----- Data for this exercise -----

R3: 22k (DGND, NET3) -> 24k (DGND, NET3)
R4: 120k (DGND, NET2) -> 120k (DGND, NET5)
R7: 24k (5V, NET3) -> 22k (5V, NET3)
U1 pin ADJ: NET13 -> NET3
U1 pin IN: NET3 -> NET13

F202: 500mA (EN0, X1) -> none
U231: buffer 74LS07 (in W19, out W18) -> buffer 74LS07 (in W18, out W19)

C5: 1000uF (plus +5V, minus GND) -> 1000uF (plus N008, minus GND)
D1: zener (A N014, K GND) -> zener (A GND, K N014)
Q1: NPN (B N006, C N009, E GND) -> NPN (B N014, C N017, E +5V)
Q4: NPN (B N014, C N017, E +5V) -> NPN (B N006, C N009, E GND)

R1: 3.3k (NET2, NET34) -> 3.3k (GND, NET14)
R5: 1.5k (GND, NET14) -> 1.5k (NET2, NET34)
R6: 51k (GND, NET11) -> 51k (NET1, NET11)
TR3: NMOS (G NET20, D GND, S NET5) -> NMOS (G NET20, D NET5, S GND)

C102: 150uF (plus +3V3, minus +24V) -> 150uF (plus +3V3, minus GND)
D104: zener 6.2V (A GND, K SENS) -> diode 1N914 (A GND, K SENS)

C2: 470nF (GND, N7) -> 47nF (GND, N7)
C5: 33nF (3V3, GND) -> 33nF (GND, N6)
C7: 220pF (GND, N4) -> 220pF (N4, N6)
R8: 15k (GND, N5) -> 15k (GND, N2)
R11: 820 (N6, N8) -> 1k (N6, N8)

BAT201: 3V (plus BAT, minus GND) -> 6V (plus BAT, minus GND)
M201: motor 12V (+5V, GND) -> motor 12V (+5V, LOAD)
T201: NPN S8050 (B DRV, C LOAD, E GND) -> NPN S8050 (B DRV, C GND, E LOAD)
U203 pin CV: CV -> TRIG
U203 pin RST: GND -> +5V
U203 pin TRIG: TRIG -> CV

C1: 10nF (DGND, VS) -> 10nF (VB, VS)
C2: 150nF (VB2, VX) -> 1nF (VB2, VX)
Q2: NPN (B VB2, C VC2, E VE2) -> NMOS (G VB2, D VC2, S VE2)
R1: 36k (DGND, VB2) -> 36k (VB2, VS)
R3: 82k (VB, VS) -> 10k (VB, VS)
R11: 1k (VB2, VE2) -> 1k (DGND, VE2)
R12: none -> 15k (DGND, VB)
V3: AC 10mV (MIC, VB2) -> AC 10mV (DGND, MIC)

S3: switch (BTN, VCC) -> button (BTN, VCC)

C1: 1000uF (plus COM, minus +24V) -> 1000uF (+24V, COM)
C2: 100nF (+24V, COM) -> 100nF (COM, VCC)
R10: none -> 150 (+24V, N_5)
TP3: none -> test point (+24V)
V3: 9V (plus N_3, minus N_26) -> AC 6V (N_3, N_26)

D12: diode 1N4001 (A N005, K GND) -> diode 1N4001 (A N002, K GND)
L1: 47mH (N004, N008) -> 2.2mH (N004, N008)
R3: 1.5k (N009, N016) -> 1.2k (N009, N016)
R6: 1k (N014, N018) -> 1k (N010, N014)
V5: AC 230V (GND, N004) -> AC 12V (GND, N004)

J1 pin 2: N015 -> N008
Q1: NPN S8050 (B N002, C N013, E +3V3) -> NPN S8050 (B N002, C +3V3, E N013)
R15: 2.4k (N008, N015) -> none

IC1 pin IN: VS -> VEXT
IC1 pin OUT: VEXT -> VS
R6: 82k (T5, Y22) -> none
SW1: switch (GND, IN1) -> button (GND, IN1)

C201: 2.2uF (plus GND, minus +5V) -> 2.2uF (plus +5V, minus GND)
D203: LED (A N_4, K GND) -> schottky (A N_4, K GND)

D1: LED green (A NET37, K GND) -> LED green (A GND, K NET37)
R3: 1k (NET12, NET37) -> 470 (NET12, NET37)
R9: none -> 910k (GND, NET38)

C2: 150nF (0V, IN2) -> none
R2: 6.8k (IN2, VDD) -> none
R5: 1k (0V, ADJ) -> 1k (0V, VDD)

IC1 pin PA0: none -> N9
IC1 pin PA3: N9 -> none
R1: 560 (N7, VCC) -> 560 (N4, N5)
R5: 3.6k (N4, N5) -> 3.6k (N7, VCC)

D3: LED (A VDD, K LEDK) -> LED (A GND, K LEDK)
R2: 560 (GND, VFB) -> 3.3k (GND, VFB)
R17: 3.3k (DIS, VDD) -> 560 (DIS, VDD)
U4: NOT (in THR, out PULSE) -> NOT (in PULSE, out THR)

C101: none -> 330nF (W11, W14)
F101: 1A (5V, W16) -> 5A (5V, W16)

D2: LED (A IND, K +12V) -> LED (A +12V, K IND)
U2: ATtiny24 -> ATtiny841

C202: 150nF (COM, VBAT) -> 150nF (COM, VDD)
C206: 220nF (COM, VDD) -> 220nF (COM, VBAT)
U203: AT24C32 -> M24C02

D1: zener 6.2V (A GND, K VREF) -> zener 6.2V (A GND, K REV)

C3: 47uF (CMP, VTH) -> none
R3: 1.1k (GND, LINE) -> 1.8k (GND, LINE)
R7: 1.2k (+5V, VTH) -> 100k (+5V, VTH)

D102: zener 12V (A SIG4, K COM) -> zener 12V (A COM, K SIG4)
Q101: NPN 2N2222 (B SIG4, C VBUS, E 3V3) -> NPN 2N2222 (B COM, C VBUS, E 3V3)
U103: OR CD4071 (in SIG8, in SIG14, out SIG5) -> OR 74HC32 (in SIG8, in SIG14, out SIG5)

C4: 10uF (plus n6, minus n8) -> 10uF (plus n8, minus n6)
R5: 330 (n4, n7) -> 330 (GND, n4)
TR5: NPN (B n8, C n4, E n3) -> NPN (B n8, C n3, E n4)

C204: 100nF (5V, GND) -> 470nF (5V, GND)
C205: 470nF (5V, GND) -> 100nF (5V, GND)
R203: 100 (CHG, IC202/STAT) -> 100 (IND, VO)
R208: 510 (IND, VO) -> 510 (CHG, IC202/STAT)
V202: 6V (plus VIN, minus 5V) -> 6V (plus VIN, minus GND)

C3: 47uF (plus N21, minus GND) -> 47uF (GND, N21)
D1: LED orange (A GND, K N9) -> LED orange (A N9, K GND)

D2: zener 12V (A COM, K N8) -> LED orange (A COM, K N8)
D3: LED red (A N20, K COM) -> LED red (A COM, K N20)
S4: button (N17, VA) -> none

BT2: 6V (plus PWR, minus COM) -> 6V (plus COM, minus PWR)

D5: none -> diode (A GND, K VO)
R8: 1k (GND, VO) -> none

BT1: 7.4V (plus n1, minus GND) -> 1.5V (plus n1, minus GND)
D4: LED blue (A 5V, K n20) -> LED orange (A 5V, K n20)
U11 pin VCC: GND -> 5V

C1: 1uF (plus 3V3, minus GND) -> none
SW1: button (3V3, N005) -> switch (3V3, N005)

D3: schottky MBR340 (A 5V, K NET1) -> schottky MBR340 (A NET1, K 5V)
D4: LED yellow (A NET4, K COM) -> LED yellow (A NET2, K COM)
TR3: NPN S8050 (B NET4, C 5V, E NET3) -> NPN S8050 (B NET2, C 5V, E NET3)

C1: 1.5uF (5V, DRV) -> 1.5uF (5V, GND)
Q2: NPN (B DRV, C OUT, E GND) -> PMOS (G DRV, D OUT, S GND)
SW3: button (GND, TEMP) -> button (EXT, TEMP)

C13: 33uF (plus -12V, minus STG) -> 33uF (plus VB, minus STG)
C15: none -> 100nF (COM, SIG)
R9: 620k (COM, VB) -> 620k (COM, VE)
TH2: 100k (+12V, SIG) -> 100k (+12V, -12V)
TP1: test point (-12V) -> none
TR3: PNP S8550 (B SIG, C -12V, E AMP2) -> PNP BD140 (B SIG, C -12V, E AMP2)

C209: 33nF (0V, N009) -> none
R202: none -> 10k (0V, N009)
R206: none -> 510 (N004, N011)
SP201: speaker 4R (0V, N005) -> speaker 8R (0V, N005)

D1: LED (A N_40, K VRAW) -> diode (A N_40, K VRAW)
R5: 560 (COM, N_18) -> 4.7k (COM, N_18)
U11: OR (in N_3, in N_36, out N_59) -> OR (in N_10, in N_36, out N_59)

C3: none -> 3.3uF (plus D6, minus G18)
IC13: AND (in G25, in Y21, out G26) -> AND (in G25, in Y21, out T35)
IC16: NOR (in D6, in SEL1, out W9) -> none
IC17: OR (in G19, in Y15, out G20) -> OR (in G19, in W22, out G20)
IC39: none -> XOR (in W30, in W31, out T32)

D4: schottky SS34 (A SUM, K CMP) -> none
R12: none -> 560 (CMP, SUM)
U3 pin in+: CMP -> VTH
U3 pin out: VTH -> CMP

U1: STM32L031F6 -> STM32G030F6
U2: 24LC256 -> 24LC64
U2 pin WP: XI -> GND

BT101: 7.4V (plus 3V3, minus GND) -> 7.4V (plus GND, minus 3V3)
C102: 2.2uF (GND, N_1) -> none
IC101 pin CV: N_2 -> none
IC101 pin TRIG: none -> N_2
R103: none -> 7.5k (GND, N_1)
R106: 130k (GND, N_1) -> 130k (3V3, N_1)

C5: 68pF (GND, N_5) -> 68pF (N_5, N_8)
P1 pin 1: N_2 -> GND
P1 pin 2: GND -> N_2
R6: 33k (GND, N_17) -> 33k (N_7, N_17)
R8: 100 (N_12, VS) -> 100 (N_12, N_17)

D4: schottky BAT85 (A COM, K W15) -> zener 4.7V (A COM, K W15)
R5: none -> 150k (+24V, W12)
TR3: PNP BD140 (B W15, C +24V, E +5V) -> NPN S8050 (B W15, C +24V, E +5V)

-----

- **Try it**
Lines with "VBAT": return each one from the data above.

- **Answer to this task**
C202: 150nF (COM, VBAT) -> 150nF (COM, VDD)
C206: 220nF (COM, VDD) -> 220nF (COM, VBAT)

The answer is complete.